§ **Records drawn from a dataset**:
- - -

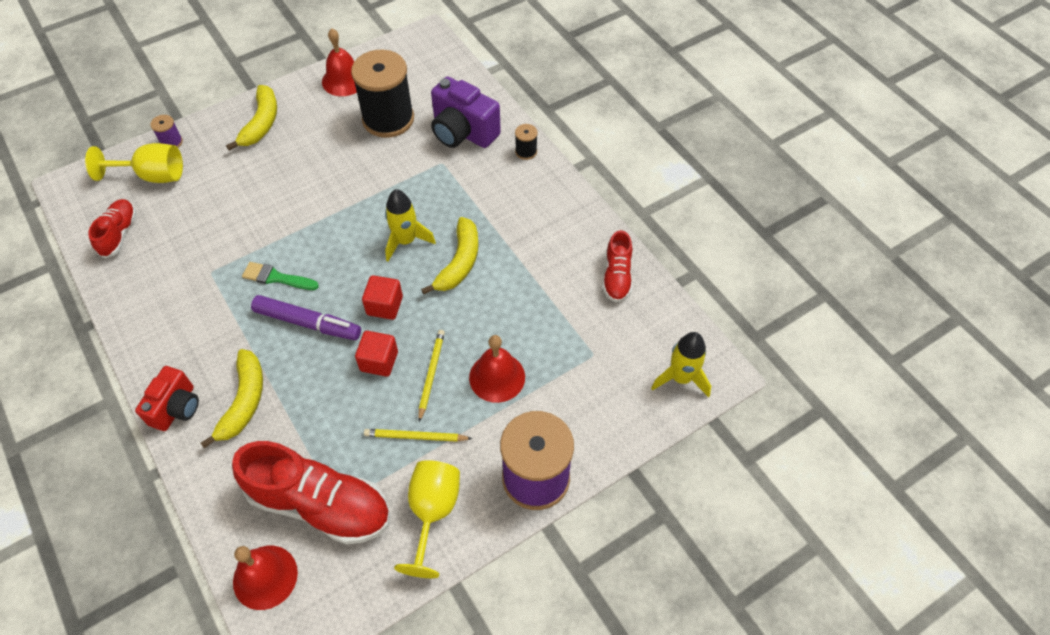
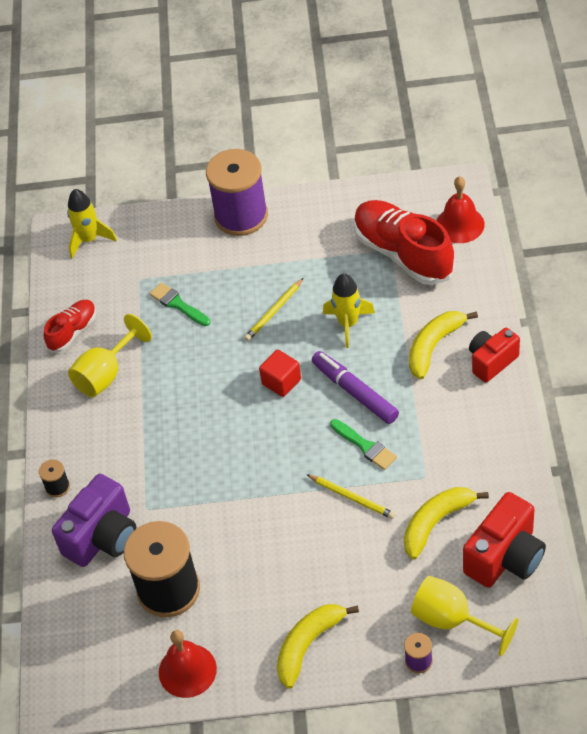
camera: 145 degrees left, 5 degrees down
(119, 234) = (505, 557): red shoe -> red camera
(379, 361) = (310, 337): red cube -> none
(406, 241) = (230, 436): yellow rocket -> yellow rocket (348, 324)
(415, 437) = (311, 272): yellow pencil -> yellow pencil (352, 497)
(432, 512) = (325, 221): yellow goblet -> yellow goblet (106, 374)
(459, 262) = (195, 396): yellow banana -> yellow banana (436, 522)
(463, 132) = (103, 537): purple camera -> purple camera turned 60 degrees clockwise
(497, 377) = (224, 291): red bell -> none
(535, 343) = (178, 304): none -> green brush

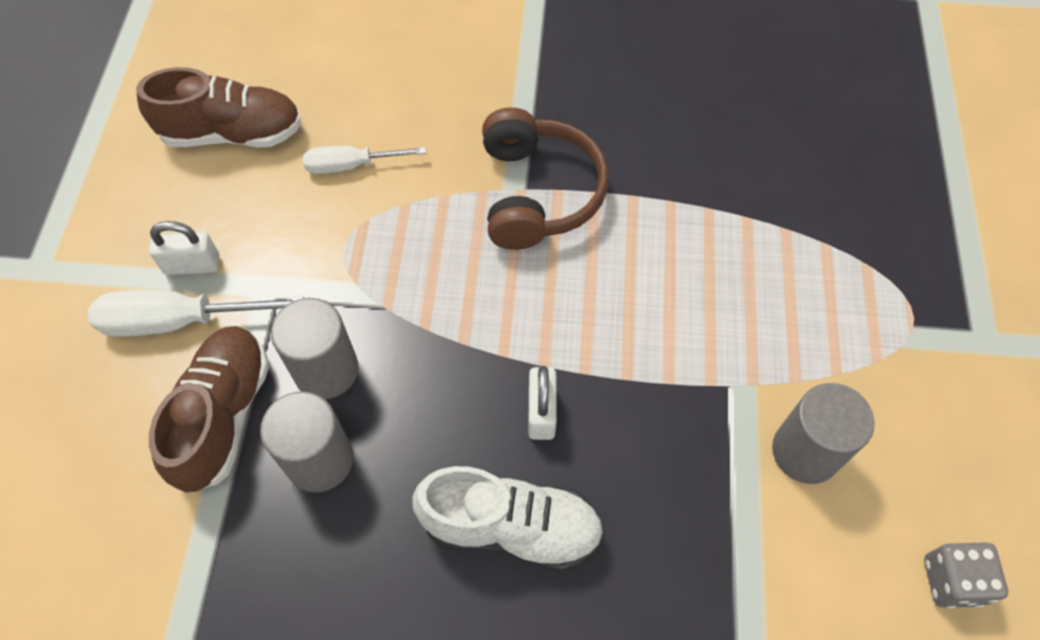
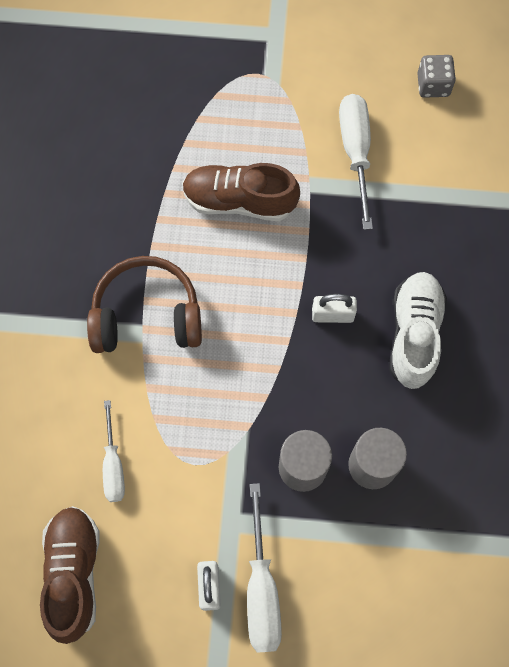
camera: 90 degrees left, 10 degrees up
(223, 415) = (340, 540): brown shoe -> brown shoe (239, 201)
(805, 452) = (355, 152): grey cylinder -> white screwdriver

- - -

§ **ACTION ITEM**: The answer must be an exact transcription of the lines from the one containing "(432, 512) = (325, 221): yellow" through the last line of the records above, both included, with no pictures.

§ **ANSWER**:
(432, 512) = (325, 221): yellow goblet -> yellow goblet (106, 374)
(459, 262) = (195, 396): yellow banana -> yellow banana (436, 522)
(463, 132) = (103, 537): purple camera -> purple camera turned 60 degrees clockwise
(497, 377) = (224, 291): red bell -> none
(535, 343) = (178, 304): none -> green brush

camera: 90 degrees left, 10 degrees up
(223, 415) = (340, 540): brown shoe -> brown shoe (239, 201)
(805, 452) = (355, 152): grey cylinder -> white screwdriver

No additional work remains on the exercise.